Start of Data provided

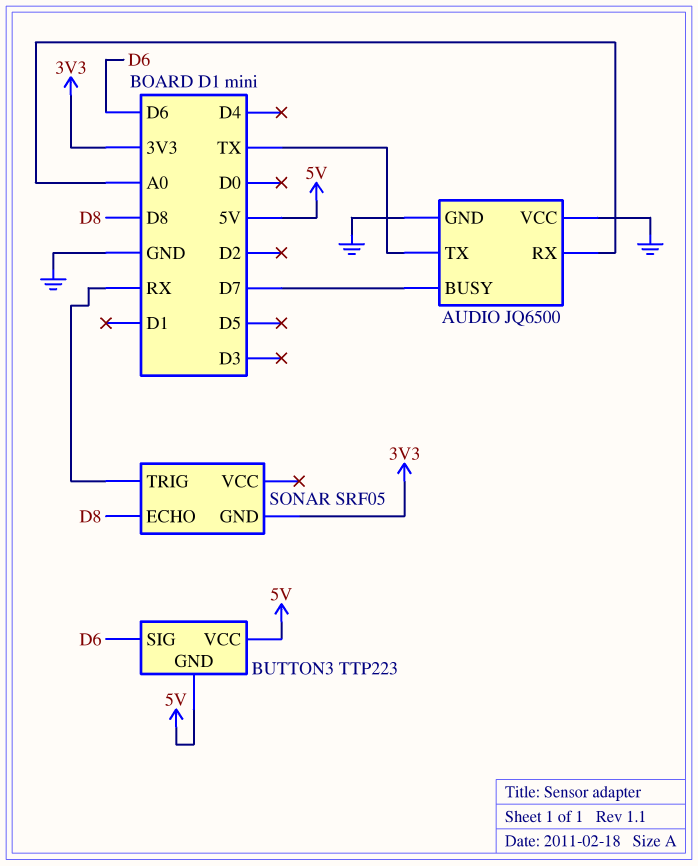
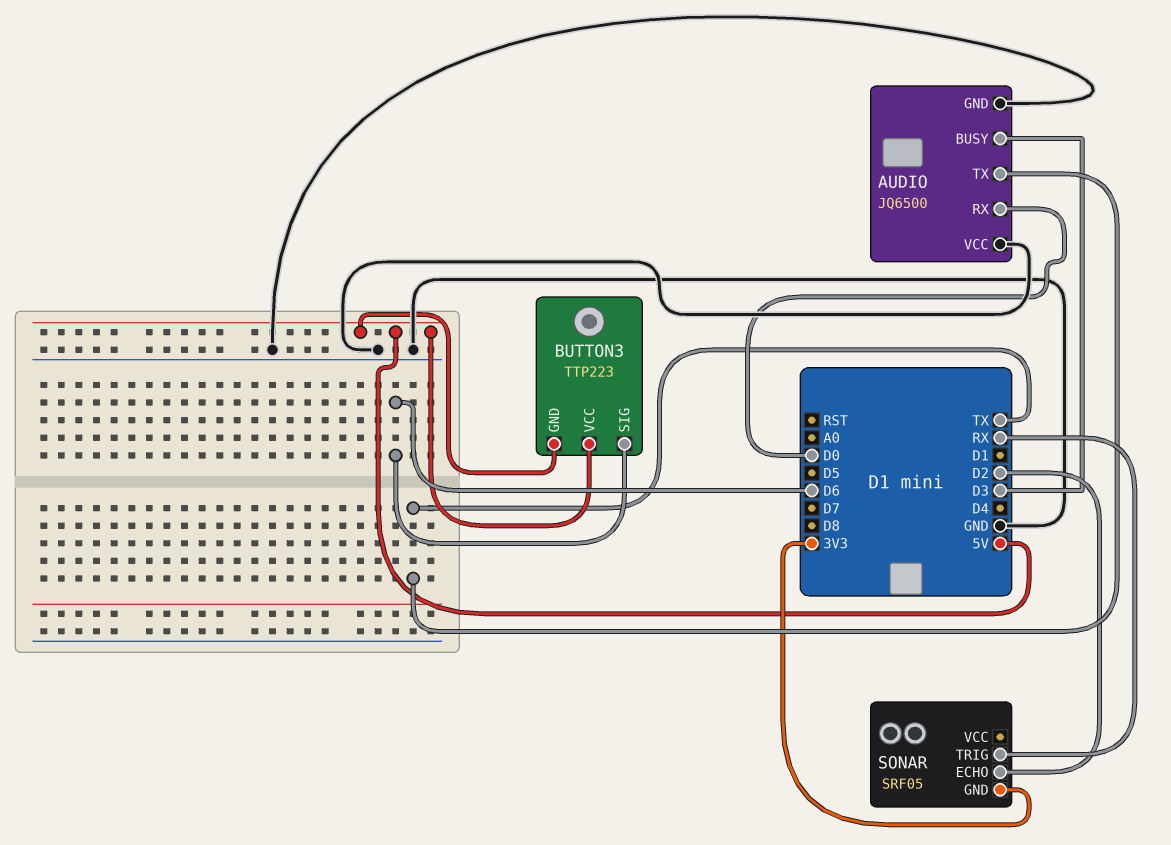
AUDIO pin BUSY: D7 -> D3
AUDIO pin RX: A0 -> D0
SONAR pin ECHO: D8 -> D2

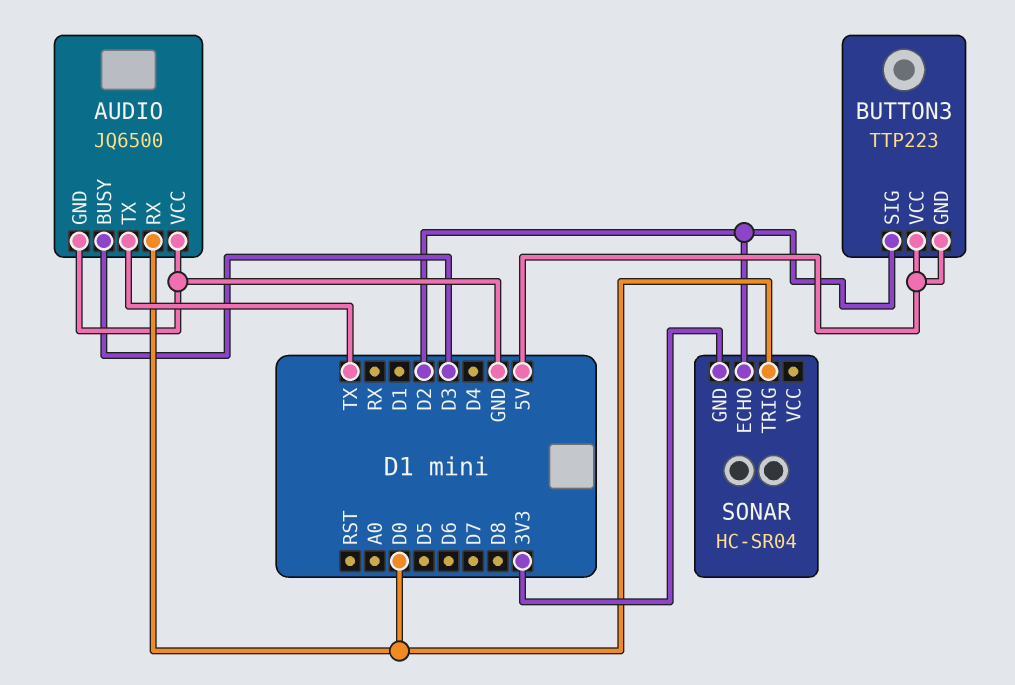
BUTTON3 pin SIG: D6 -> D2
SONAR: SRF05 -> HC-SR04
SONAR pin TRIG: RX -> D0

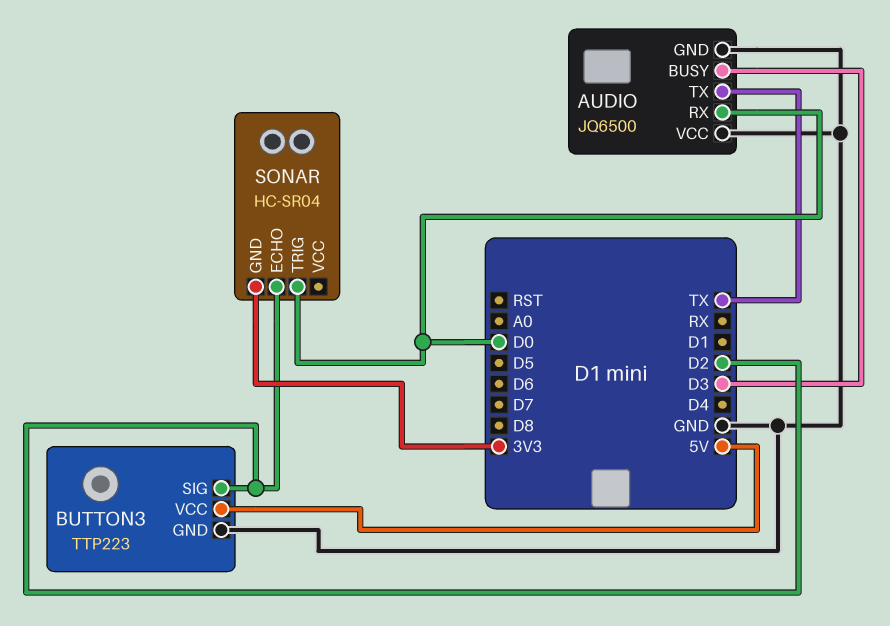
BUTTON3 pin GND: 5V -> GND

End of Data provided

> Assignment
Output all the data, exactly, without images.

> Written solution
AUDIO pin BUSY: D7 -> D3
AUDIO pin RX: A0 -> D0
SONAR pin ECHO: D8 -> D2

BUTTON3 pin SIG: D6 -> D2
SONAR: SRF05 -> HC-SR04
SONAR pin TRIG: RX -> D0

BUTTON3 pin GND: 5V -> GND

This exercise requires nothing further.